» DIRECTIONS
Would you filter the listing below so that only lines with the word "BUSY" remain?

» MATERIAL SUPPLIED
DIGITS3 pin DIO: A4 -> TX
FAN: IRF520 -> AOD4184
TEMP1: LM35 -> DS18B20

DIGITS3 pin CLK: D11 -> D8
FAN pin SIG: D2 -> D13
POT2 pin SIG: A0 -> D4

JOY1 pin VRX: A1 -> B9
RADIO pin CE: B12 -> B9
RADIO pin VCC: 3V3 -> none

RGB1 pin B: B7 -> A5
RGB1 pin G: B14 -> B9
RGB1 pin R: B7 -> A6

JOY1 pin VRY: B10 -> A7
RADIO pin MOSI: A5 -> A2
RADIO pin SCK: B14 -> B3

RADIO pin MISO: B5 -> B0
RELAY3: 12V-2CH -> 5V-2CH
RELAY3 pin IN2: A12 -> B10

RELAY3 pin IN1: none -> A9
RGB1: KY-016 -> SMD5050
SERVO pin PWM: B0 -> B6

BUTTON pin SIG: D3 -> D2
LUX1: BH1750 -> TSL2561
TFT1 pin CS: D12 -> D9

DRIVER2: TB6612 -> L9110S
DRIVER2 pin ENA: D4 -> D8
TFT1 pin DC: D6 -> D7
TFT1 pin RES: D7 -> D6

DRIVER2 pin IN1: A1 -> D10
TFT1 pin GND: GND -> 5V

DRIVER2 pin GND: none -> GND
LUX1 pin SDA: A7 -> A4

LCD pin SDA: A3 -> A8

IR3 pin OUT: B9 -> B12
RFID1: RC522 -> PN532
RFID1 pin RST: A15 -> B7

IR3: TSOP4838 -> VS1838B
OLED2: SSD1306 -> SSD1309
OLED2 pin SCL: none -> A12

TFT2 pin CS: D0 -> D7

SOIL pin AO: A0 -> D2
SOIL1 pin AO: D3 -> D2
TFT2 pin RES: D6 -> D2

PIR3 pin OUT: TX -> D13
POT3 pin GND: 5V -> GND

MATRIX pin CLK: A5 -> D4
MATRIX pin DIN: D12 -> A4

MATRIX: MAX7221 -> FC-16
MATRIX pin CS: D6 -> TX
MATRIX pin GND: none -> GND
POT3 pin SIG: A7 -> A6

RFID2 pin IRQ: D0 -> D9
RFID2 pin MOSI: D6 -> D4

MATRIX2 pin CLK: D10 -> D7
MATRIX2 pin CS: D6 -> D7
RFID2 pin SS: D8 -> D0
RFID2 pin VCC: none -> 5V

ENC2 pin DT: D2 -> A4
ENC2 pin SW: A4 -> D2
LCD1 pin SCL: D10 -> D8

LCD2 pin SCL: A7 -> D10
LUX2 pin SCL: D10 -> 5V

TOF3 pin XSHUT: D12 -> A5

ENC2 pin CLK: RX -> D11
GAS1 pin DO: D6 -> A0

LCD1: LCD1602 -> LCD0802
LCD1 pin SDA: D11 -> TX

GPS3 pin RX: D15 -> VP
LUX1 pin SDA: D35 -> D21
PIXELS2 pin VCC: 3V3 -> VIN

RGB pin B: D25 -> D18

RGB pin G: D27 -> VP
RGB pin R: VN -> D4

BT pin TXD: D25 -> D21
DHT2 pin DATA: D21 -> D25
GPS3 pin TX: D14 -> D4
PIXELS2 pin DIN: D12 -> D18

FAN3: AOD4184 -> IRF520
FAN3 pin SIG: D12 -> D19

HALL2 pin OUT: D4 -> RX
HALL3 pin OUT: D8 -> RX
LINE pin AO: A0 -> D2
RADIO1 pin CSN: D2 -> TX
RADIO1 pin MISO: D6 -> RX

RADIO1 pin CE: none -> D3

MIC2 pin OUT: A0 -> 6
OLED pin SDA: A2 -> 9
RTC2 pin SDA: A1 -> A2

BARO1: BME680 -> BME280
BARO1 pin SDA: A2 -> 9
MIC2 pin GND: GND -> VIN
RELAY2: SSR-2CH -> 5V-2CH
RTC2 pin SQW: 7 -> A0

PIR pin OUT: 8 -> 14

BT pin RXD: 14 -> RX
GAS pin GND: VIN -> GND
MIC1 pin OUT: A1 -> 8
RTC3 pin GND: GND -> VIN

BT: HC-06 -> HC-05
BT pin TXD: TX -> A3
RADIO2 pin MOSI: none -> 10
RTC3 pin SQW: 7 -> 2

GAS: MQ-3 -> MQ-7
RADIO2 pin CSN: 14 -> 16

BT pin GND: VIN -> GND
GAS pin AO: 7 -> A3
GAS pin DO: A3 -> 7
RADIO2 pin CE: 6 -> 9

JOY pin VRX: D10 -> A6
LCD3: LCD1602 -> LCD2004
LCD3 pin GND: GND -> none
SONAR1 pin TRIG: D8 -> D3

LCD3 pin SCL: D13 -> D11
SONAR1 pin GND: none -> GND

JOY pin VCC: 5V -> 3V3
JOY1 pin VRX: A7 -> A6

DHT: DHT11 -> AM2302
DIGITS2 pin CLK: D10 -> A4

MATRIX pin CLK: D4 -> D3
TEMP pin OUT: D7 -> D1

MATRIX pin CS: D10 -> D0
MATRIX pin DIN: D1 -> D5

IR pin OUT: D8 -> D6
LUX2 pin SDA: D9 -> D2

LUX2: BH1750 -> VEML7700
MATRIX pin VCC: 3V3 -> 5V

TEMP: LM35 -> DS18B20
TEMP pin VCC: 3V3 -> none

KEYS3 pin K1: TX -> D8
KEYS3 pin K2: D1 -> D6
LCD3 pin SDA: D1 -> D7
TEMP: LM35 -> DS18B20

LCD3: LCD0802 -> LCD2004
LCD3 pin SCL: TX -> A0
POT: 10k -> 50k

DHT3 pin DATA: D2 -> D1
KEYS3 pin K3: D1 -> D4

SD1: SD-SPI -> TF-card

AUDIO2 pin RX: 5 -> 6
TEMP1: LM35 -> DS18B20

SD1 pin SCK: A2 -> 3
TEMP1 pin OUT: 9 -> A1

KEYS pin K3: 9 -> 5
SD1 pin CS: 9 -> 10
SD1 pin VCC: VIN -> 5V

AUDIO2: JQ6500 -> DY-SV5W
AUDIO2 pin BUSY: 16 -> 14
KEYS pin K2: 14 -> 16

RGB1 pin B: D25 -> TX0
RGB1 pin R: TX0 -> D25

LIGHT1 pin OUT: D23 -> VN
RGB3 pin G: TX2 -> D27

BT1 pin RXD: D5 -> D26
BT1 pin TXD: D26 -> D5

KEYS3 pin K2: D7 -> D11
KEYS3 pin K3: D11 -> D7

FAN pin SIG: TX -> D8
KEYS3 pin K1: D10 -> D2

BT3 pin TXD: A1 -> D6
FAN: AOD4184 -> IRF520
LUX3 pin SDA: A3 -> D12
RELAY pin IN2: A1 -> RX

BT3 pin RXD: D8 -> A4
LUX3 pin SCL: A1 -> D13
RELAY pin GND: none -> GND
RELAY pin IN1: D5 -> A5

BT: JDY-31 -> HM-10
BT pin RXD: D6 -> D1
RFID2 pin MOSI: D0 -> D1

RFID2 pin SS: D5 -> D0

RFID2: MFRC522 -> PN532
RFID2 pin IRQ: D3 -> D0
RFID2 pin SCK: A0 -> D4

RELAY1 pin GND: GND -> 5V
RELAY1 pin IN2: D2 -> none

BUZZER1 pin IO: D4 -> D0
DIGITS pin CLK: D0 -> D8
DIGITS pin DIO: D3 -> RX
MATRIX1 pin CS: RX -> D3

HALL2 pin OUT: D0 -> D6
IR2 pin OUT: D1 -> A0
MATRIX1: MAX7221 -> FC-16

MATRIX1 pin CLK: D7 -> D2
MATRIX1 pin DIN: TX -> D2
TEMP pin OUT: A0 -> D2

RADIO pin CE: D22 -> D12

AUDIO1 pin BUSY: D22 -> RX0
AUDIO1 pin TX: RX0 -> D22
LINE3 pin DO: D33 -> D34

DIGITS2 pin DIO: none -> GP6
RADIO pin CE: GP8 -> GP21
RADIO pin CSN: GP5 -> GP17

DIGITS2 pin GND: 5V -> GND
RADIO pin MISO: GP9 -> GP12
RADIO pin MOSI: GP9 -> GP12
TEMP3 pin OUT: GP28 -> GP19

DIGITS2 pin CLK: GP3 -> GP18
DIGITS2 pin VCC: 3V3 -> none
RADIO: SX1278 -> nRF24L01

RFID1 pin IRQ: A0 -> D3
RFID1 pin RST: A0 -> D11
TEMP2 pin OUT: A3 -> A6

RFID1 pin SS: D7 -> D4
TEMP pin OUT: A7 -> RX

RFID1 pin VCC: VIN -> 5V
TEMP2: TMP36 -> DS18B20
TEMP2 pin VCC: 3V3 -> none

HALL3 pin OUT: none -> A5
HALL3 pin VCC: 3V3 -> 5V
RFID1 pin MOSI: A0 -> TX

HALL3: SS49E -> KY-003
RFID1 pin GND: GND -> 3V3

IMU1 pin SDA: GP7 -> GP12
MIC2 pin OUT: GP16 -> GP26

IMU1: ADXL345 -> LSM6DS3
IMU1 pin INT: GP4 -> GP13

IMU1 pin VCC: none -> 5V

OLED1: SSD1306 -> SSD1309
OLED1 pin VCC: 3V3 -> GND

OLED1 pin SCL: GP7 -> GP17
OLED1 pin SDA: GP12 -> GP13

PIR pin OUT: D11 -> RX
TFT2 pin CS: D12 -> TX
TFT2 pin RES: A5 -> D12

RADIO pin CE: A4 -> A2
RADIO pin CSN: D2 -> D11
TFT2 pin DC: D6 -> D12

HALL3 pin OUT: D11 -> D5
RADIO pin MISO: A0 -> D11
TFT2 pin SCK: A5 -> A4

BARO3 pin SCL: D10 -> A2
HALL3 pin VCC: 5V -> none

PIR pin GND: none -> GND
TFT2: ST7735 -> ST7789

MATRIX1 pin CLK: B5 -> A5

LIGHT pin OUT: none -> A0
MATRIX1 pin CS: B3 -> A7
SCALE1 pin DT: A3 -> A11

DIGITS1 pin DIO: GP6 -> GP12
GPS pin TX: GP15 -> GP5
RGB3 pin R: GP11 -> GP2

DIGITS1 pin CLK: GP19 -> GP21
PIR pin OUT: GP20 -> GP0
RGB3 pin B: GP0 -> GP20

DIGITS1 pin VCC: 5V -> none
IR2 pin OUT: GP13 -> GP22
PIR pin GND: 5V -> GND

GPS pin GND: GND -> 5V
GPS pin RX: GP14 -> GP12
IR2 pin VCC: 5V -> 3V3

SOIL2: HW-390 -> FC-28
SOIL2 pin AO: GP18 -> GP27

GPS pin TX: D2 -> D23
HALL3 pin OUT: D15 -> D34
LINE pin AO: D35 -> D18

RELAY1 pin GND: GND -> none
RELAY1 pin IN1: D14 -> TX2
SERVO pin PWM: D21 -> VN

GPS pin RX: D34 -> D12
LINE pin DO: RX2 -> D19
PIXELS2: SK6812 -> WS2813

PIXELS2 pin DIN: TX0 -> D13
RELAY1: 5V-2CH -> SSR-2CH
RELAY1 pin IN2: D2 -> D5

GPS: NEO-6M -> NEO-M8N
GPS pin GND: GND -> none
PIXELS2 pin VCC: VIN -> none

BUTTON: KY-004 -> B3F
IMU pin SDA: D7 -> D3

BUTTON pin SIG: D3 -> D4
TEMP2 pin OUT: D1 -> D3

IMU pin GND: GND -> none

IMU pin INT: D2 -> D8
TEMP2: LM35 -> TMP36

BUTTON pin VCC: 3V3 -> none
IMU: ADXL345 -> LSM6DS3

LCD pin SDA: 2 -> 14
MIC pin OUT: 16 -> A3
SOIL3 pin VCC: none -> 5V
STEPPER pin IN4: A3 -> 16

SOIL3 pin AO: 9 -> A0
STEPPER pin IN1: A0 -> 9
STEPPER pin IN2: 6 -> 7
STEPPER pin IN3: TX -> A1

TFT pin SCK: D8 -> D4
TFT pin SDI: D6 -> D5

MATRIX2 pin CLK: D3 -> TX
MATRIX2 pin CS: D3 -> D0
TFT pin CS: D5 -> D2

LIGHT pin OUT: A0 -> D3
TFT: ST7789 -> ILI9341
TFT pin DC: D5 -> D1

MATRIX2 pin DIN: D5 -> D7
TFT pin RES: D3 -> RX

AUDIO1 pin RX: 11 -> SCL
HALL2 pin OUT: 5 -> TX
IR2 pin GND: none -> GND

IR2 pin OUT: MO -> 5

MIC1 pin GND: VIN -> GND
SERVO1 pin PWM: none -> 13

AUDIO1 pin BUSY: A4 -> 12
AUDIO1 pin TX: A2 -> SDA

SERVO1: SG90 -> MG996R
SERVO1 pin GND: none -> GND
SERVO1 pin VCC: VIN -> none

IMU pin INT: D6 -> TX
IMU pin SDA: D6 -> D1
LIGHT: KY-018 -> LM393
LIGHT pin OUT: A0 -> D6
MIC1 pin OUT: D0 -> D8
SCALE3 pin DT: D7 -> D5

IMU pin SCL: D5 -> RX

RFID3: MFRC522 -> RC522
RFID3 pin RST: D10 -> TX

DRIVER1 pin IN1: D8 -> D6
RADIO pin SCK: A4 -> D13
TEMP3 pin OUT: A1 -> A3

» SOLUTION BELOW
AUDIO2 pin BUSY: 16 -> 14
AUDIO1 pin BUSY: D22 -> RX0
AUDIO1 pin BUSY: A4 -> 12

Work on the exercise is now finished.